### REQUIRED WORK
Could you work out how many lines of the material below hold "diode"? Only the number is needed.

********

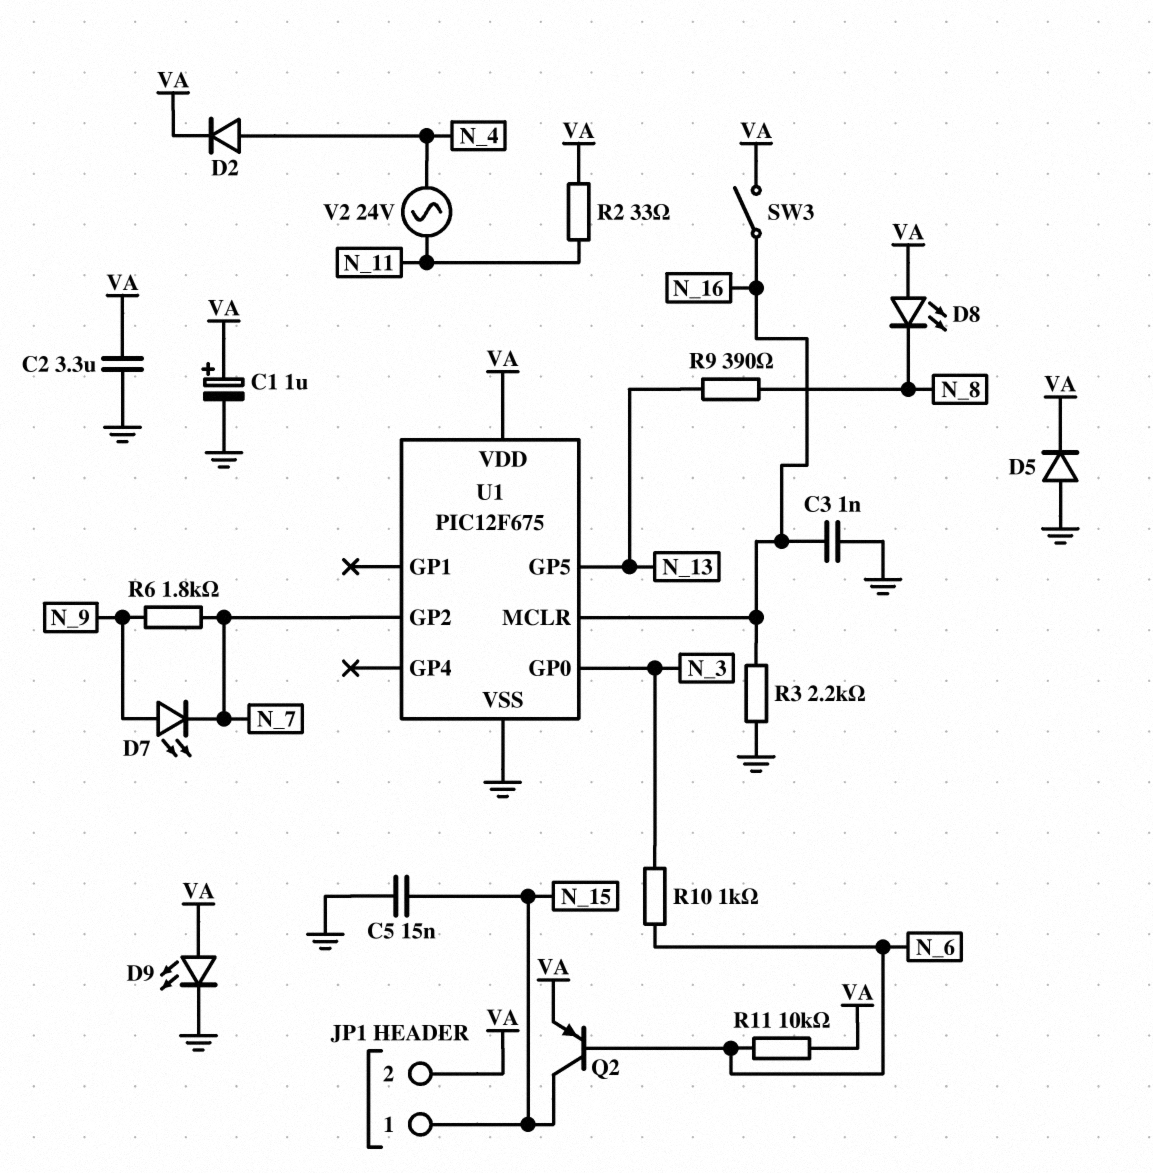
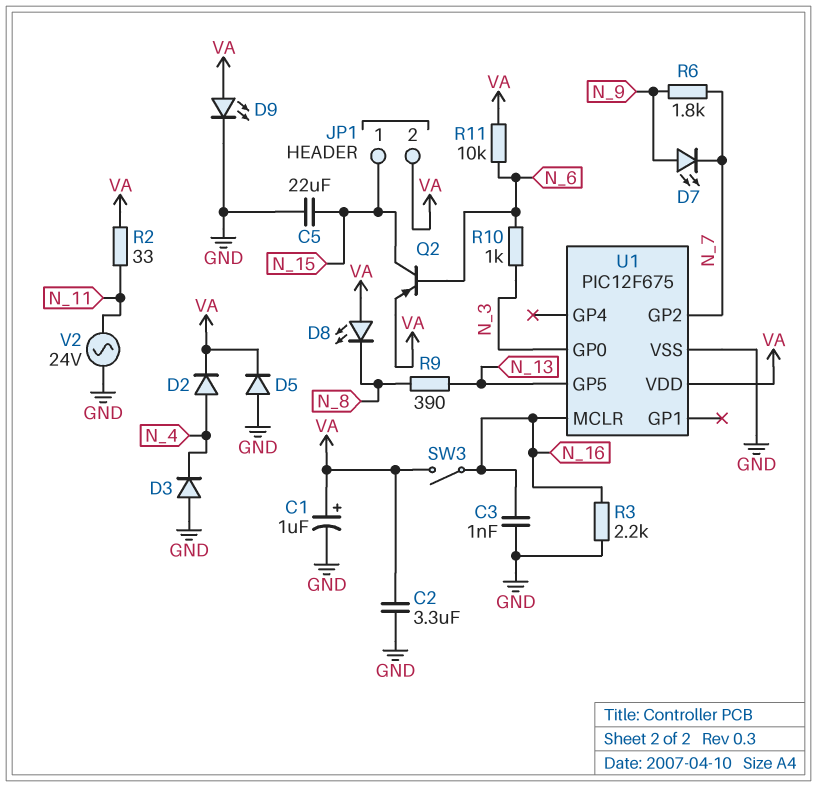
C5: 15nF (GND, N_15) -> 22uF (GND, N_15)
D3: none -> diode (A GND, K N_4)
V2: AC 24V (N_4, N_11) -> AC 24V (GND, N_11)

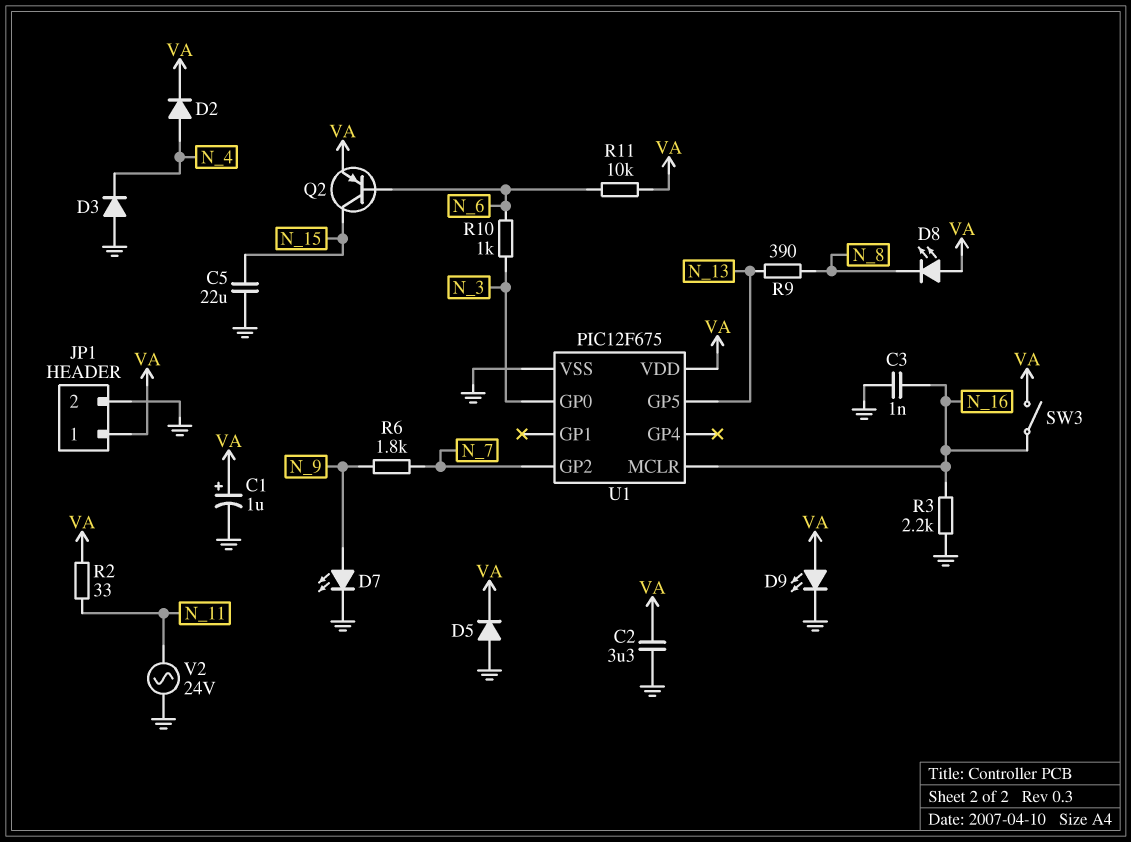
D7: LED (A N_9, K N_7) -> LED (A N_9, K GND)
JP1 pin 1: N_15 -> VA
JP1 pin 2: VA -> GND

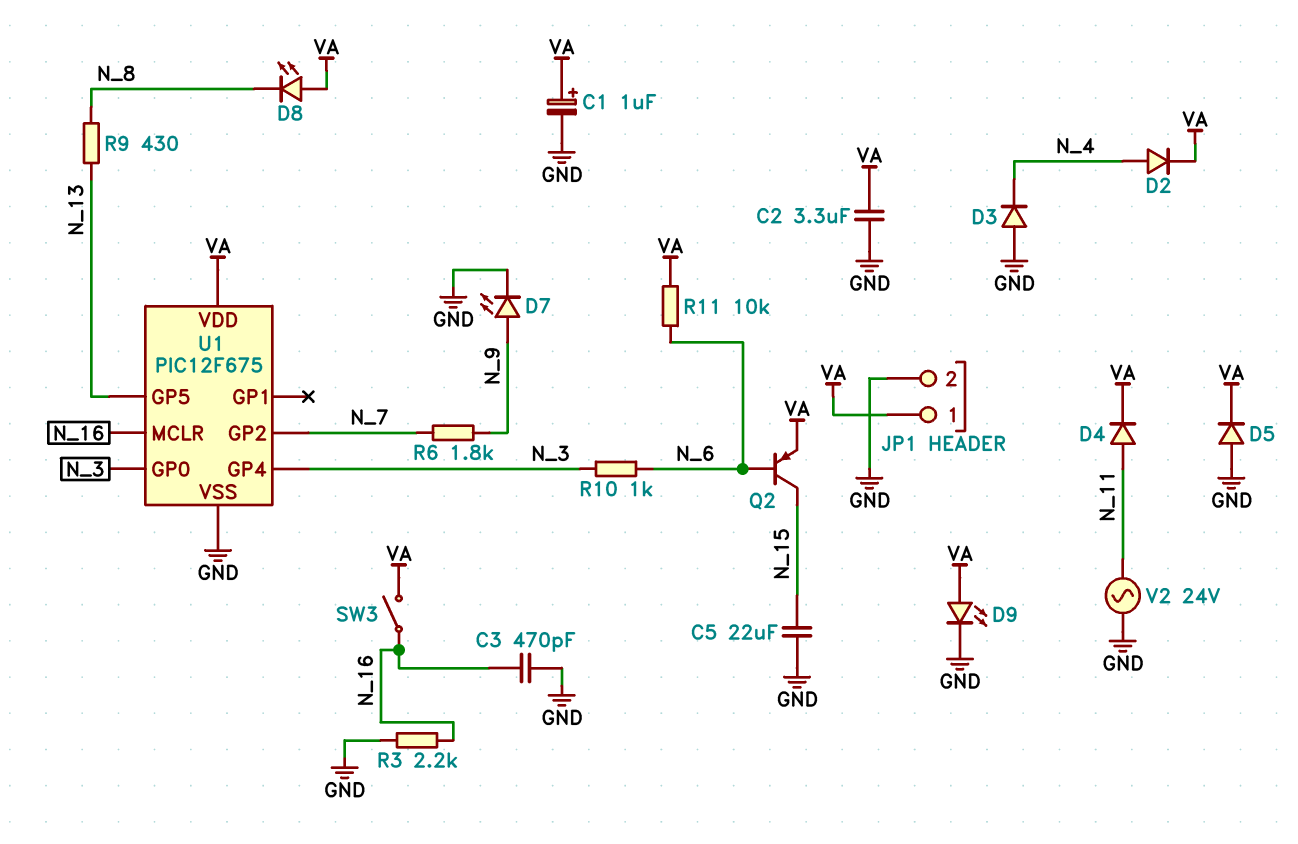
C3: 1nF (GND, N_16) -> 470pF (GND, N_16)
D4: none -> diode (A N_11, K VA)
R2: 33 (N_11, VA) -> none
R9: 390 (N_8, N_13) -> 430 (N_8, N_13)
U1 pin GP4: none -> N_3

********

### EXERCISE RESULT
2